Your answer must be every line of the data below that holds the string "schottky", copied exactly.

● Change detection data
******************************
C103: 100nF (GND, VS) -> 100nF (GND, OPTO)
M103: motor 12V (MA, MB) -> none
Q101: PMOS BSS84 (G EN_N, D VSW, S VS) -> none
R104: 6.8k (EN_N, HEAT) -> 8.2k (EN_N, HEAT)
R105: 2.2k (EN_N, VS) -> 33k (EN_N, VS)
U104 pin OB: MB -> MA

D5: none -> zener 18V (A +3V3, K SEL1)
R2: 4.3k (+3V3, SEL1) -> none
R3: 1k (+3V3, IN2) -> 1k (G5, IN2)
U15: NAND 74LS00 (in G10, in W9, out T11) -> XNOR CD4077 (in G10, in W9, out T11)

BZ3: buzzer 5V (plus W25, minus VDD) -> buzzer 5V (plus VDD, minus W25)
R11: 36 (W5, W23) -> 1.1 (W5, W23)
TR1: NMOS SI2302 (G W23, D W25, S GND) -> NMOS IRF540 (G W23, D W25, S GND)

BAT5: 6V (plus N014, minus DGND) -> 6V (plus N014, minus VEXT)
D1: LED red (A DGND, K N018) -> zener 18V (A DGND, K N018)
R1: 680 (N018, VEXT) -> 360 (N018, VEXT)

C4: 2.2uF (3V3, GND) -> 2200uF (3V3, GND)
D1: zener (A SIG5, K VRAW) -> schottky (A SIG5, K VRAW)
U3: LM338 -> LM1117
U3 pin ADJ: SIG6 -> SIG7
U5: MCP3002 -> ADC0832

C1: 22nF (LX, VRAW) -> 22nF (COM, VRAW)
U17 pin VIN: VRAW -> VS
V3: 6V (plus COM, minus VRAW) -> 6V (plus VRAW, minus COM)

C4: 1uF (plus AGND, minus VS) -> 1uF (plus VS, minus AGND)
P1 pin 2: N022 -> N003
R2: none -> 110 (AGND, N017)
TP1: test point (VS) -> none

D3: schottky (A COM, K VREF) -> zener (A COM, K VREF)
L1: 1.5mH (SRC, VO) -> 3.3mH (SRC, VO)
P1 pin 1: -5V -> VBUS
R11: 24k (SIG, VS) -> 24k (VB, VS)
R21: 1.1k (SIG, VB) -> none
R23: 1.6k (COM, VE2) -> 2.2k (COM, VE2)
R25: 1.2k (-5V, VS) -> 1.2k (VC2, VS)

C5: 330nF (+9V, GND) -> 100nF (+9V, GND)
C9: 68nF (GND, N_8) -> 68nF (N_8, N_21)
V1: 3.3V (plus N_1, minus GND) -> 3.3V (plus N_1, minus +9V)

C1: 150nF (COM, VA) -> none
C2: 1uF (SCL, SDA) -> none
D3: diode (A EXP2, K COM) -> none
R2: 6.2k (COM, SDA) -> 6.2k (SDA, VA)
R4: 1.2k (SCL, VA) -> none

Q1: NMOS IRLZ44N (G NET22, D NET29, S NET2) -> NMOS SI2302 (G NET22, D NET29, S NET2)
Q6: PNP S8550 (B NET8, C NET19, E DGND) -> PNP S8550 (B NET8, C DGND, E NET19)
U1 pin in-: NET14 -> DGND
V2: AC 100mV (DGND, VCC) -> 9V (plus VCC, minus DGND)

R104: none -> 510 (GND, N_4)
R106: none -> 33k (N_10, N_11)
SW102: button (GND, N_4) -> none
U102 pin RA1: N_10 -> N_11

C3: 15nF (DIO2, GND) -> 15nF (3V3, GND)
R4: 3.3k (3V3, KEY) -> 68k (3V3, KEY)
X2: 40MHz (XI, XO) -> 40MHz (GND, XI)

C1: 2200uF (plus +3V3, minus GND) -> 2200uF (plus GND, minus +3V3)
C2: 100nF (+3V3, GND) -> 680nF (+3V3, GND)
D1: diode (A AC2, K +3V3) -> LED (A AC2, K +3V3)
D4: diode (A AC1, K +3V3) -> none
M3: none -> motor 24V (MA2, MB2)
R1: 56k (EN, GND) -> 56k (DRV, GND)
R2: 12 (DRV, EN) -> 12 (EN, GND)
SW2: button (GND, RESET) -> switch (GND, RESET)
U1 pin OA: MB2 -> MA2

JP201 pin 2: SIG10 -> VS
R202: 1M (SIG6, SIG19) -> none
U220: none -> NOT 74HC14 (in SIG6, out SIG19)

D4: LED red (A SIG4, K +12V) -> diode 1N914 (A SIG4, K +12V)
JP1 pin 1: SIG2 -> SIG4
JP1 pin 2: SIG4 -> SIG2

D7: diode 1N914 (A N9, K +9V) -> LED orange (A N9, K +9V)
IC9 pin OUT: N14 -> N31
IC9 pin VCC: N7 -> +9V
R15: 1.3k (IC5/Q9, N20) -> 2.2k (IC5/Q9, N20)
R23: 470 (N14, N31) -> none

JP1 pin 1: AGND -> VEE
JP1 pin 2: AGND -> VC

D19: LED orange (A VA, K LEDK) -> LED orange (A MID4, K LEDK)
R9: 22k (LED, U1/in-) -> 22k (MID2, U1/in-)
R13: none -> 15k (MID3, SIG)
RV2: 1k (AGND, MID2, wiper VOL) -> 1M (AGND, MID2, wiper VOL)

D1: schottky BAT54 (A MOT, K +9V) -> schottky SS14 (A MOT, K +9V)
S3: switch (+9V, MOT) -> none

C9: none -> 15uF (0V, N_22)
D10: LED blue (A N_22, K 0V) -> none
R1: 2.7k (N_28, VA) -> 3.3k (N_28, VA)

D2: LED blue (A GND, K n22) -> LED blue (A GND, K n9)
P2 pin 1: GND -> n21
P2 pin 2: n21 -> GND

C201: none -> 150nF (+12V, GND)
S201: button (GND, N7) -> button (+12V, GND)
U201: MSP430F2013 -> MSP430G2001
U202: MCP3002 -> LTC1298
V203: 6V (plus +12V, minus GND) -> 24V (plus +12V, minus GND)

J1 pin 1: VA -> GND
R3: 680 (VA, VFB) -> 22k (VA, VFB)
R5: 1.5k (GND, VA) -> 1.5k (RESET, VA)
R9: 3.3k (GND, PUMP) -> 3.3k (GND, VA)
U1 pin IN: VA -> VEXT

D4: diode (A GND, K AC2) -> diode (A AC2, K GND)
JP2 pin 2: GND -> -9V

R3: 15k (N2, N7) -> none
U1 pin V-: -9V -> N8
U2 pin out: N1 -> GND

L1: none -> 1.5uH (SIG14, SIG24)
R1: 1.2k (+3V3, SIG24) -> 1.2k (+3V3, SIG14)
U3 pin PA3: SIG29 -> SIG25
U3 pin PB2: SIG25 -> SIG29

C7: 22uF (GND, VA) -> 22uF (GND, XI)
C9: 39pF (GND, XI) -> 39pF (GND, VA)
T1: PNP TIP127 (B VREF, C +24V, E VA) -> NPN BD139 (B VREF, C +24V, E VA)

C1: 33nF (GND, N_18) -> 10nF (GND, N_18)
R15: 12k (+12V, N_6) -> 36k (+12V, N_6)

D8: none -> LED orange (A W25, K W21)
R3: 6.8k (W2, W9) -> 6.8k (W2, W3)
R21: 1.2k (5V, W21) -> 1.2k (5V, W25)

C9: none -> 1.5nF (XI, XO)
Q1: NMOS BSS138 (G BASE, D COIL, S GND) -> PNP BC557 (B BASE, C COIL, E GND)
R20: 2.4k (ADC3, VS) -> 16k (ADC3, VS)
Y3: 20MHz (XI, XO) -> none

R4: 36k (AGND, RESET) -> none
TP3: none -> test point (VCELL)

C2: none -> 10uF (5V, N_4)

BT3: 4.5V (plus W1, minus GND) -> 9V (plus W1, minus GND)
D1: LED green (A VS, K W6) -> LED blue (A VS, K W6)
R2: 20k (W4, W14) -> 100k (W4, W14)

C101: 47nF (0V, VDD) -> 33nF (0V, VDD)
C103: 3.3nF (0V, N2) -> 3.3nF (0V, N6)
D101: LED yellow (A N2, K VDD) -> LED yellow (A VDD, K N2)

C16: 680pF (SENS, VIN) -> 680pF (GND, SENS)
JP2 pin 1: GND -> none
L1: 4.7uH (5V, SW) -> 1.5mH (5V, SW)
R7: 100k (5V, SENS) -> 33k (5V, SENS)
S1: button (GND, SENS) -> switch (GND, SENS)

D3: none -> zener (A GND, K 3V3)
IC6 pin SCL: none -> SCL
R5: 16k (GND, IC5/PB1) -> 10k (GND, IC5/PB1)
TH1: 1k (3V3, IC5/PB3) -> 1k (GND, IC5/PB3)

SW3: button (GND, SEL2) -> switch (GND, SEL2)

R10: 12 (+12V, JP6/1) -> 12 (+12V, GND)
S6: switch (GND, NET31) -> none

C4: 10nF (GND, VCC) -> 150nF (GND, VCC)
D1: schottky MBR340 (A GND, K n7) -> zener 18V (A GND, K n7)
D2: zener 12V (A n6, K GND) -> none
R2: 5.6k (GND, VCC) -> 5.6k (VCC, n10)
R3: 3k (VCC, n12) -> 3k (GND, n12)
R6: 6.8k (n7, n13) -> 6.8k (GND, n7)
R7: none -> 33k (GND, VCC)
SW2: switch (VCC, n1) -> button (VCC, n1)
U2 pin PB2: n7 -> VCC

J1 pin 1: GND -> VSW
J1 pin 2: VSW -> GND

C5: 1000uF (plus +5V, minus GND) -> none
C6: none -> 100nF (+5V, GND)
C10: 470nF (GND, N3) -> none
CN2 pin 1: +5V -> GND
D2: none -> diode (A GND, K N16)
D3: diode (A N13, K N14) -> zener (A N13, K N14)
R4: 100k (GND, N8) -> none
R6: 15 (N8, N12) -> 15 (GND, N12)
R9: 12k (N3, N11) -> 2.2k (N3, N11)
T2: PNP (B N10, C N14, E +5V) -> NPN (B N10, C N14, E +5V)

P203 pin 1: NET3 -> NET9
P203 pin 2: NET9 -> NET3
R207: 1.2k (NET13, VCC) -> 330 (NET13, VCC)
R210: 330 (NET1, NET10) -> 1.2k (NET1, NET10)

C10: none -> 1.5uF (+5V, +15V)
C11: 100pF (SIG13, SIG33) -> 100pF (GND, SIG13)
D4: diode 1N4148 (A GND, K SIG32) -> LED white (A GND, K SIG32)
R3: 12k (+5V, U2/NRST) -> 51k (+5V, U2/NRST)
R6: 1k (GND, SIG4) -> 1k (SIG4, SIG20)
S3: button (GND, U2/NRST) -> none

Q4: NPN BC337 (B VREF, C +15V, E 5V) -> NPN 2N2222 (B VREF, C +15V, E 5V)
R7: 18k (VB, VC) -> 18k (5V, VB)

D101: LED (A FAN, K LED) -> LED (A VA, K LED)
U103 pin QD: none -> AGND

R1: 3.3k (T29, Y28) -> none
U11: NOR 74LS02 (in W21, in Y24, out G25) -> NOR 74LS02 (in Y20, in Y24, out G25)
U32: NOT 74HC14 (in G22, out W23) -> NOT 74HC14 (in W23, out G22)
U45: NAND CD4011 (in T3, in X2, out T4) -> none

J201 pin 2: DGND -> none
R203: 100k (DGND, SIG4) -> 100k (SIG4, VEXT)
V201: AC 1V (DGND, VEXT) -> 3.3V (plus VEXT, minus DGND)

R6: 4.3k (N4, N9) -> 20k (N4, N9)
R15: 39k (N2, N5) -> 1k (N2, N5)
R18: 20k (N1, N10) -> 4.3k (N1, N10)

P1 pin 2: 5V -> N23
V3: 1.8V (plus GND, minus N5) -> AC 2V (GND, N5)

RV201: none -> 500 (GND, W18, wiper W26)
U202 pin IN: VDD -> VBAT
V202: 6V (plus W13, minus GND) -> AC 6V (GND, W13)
******************************
● Exercise result
D1: zener (A SIG5, K VRAW) -> schottky (A SIG5, K VRAW)
D3: schottky (A COM, K VREF) -> zener (A COM, K VREF)
D1: schottky BAT54 (A MOT, K +9V) -> schottky SS14 (A MOT, K +9V)
D1: schottky MBR340 (A GND, K n7) -> zener 18V (A GND, K n7)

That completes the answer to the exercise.